Short task » Count how many lines in the material contain the string "grace", and reply with the number alone.

[Data lines]

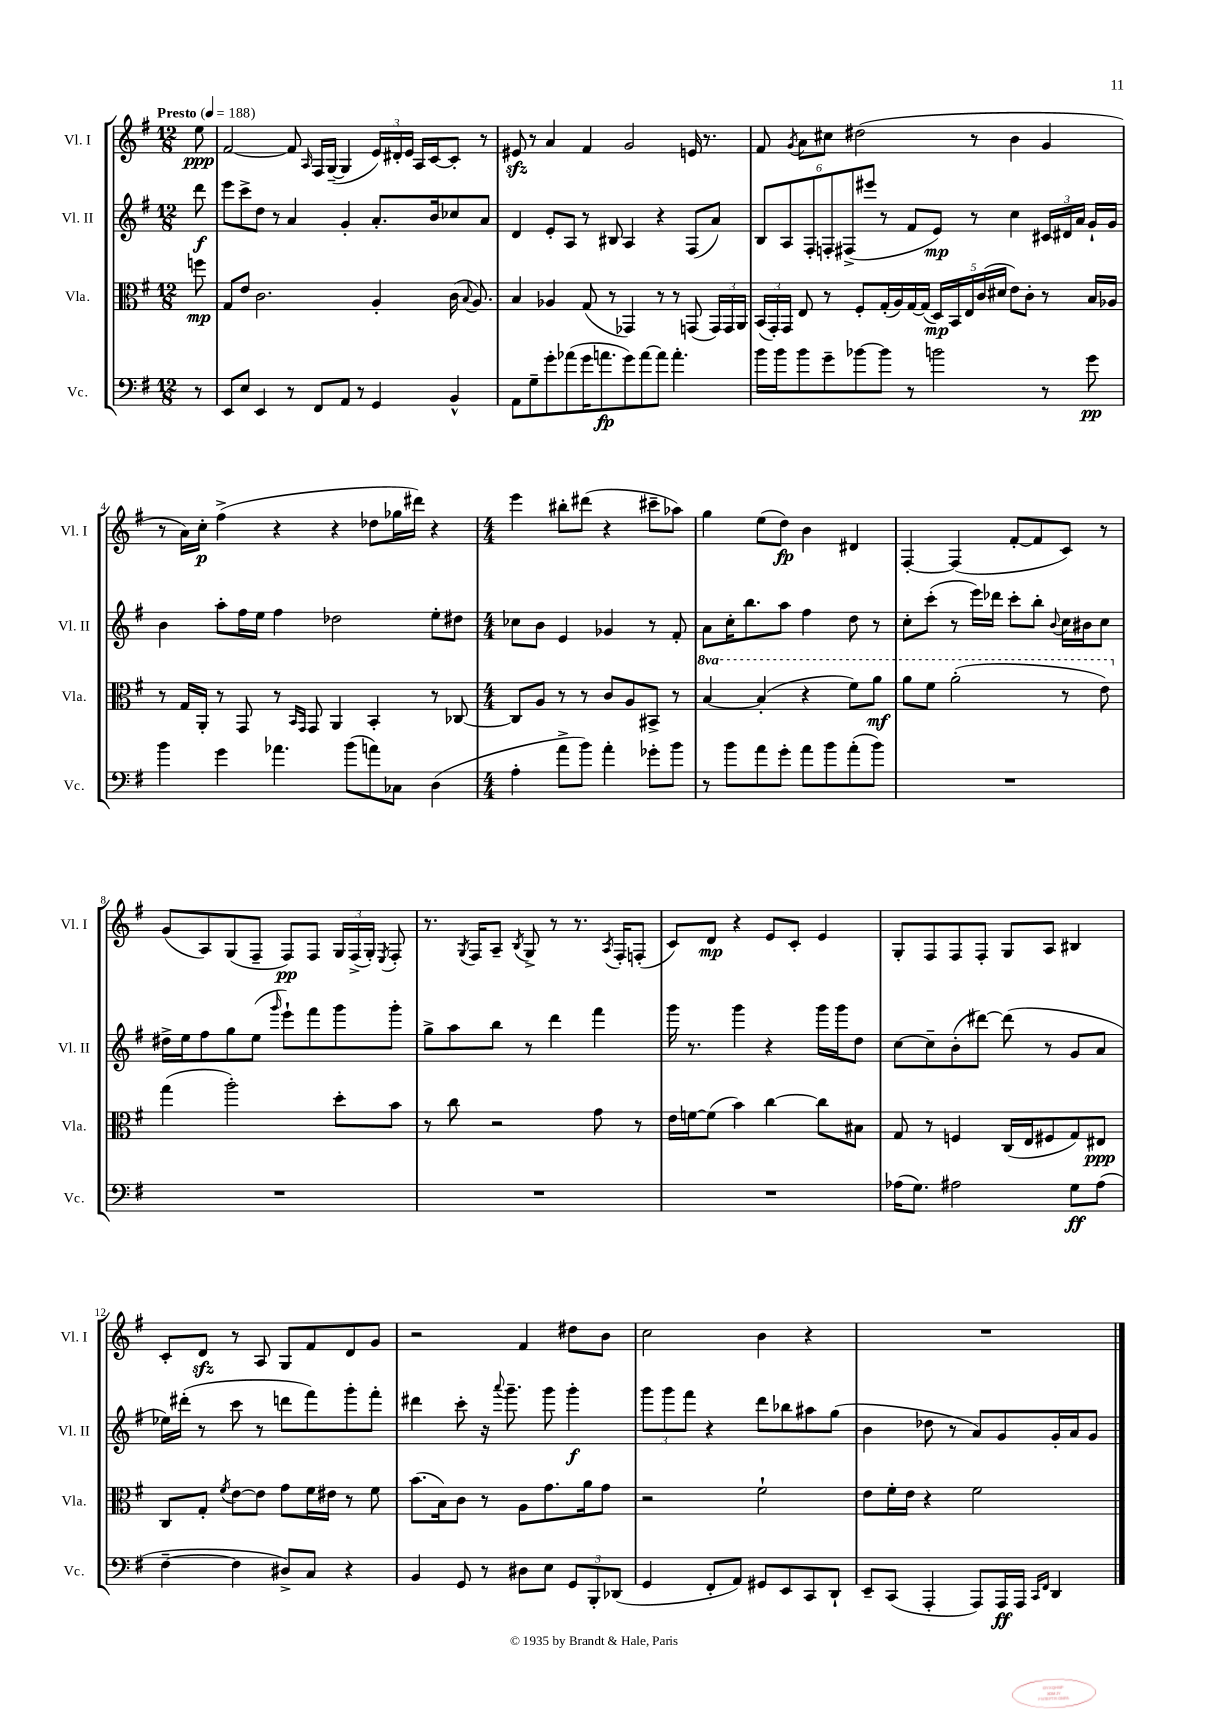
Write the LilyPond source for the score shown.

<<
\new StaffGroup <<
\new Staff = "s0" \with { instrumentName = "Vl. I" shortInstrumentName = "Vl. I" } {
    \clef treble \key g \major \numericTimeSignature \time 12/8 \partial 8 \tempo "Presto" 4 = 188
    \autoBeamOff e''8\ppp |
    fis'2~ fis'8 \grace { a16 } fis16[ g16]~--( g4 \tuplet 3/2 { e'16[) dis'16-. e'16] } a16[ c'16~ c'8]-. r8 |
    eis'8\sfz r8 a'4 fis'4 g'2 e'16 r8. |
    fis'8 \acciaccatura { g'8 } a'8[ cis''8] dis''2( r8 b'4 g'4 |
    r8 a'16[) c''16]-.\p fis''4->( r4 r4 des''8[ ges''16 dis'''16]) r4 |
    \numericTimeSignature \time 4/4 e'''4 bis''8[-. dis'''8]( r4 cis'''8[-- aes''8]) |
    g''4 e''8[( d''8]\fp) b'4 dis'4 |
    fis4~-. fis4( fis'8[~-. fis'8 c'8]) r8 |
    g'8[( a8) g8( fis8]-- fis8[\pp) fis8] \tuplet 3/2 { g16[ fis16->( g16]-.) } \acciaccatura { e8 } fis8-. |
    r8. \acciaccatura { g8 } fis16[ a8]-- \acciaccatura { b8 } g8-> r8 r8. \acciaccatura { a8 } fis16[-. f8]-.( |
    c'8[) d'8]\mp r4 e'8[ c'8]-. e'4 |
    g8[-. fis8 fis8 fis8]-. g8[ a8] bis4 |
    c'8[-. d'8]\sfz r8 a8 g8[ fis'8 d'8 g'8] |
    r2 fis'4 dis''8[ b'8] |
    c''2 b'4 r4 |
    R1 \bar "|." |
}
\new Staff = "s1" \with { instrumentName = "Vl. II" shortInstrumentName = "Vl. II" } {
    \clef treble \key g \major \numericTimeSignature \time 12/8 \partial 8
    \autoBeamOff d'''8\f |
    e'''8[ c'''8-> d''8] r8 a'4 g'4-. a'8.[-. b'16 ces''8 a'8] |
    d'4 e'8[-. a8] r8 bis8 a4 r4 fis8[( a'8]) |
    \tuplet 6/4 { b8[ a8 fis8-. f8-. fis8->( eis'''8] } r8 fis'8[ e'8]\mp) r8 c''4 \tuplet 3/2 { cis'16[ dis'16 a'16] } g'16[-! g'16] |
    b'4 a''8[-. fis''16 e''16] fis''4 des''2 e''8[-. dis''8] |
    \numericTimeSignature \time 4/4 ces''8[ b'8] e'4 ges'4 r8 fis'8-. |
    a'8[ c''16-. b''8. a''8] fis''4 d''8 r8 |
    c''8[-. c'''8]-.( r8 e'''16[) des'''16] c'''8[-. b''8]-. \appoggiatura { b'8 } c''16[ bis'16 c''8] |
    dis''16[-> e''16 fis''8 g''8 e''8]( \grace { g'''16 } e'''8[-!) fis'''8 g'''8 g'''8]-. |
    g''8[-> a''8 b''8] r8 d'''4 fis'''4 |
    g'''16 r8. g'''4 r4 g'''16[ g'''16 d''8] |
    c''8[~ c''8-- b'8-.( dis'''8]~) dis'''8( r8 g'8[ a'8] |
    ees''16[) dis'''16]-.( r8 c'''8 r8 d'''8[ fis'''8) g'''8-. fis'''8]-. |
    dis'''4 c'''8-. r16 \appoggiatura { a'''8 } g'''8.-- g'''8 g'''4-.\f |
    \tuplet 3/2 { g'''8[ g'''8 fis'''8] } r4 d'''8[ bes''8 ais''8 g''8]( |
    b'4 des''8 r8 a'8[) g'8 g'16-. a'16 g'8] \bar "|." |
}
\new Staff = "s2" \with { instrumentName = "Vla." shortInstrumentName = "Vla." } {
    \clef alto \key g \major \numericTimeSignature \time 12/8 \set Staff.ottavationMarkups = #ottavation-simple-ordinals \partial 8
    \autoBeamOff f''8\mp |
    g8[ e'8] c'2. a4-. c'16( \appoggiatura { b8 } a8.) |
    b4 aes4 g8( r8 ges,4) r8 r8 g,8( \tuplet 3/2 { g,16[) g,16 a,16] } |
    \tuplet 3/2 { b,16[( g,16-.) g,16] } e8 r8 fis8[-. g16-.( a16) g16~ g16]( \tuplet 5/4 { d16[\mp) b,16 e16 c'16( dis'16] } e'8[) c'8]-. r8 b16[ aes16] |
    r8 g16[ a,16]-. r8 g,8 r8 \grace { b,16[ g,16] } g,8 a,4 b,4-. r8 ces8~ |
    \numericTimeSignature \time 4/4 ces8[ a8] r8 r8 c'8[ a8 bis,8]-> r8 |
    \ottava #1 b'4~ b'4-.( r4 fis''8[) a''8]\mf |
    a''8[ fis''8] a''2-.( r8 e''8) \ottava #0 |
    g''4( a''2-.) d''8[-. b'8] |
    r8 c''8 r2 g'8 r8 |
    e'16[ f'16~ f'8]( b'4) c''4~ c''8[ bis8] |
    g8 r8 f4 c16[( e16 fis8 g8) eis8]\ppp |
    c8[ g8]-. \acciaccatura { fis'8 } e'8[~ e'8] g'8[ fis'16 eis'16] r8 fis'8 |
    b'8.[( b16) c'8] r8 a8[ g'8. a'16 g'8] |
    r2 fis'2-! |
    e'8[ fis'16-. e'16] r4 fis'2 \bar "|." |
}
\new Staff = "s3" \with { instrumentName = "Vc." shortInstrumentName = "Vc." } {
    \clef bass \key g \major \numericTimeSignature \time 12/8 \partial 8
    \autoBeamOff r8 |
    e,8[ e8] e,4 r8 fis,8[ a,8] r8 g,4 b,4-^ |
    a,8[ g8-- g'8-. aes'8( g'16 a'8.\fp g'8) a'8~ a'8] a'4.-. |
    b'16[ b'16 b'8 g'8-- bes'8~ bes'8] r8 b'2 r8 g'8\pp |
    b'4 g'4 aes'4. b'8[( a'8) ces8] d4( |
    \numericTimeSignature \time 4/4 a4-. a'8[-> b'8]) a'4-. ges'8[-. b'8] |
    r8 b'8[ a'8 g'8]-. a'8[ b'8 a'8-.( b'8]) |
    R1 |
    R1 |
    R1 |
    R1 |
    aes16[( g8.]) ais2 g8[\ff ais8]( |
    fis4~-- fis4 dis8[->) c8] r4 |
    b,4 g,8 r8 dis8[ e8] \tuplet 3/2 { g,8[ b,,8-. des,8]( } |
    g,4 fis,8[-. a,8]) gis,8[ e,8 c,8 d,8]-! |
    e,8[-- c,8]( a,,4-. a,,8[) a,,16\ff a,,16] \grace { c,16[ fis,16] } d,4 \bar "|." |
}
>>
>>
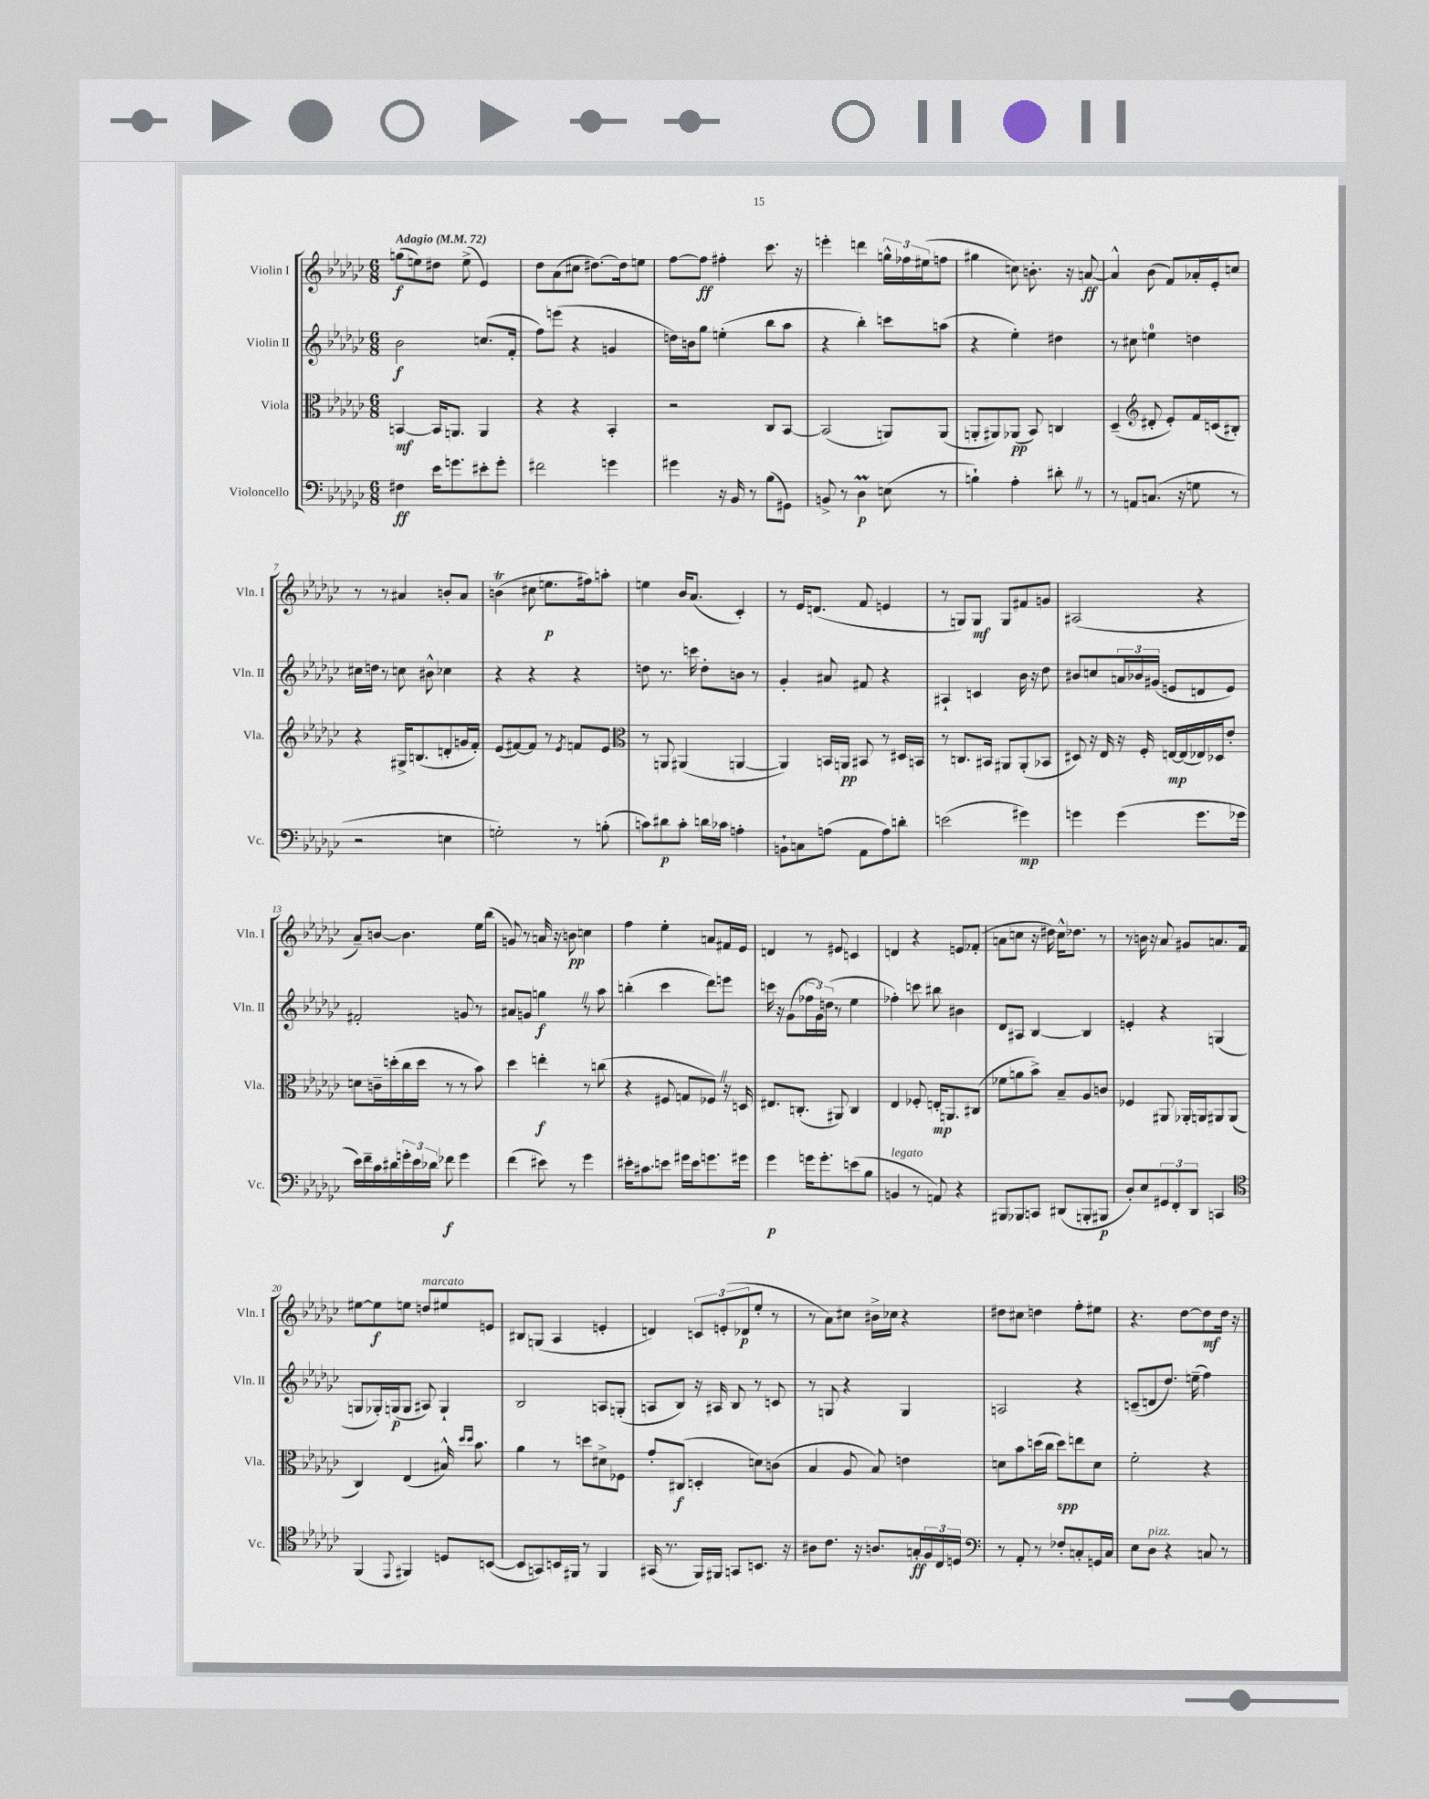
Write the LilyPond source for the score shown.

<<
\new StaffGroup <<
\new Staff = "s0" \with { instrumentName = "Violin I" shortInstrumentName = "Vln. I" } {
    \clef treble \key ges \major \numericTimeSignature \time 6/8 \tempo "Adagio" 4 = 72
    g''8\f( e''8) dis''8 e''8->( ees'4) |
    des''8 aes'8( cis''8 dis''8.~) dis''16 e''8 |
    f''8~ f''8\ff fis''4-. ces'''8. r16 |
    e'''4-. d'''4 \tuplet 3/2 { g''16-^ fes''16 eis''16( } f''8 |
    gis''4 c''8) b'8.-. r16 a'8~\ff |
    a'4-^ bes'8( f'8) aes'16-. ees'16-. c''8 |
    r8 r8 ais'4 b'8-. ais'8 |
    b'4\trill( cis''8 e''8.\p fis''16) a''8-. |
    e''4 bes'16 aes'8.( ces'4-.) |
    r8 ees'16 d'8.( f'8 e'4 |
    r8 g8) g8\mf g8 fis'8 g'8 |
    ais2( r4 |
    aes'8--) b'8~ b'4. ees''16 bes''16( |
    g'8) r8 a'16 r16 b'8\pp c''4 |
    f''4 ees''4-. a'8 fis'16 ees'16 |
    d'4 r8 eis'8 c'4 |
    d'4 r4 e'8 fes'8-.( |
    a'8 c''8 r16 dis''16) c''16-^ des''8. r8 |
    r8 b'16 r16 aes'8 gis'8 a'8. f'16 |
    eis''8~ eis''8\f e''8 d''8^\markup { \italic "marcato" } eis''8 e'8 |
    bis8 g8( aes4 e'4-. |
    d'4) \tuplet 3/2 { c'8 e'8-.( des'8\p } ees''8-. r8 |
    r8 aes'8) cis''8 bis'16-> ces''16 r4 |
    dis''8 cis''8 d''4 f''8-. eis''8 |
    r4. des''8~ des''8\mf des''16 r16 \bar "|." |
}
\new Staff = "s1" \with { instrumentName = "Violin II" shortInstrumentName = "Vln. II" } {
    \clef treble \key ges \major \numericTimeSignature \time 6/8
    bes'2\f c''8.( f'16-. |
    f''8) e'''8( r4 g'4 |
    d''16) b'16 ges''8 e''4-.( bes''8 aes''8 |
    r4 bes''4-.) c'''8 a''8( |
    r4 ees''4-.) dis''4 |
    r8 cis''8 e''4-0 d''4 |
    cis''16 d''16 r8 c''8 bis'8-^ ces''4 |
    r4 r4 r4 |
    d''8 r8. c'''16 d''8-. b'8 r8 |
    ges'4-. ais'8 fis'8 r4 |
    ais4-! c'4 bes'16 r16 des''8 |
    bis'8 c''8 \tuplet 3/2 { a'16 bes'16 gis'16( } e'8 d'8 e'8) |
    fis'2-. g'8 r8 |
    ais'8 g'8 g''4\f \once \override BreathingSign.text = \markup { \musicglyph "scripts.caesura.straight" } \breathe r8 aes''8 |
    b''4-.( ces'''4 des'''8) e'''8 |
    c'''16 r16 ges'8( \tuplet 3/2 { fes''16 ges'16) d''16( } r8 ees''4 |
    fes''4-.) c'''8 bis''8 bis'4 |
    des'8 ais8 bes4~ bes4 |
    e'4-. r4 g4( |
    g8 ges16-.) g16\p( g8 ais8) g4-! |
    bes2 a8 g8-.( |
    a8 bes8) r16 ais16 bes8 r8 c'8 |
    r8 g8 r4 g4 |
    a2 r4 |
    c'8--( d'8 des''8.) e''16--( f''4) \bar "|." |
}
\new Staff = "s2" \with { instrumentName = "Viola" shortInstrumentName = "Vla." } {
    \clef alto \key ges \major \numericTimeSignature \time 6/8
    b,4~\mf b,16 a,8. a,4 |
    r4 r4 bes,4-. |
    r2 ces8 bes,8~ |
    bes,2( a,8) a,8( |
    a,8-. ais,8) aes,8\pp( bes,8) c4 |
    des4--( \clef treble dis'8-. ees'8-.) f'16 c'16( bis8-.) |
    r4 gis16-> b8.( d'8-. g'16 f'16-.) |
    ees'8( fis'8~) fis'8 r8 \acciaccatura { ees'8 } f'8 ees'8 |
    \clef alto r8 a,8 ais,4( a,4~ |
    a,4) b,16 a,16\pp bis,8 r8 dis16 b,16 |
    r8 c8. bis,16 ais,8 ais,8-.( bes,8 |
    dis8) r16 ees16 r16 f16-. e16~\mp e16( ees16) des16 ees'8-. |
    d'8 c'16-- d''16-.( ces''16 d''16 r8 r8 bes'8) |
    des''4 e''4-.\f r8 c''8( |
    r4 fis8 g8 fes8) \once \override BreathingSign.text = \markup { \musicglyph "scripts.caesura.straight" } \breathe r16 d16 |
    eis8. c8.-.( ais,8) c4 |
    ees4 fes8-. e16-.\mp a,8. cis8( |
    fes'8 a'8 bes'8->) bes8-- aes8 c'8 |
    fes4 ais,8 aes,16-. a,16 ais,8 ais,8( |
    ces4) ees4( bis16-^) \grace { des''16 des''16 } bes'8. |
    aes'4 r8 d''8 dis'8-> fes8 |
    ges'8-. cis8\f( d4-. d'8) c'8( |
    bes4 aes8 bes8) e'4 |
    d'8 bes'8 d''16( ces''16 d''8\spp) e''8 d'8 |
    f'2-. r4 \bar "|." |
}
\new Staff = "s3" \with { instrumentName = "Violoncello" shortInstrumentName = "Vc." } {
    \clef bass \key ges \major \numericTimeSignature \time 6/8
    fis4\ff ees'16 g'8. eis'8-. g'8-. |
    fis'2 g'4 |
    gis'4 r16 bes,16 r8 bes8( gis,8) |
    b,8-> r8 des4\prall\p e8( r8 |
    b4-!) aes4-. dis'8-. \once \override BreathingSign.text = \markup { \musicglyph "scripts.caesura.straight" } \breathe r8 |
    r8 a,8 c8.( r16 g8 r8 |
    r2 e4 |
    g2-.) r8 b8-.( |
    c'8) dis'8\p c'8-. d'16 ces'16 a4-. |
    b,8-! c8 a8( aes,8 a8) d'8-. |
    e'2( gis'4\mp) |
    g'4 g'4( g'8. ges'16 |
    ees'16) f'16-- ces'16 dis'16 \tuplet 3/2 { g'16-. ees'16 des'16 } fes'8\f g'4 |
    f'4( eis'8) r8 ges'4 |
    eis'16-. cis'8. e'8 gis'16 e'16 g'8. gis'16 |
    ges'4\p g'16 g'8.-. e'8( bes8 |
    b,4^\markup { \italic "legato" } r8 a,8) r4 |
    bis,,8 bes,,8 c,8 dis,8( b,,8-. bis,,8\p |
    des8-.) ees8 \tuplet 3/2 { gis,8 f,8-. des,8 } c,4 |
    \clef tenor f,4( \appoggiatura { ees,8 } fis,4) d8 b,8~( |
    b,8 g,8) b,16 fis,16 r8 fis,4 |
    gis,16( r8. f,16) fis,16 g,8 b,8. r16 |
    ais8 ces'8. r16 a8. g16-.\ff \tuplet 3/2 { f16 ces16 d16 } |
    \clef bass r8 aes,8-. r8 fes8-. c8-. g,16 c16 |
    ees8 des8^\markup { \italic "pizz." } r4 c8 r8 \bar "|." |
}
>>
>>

Response for this exercise » 5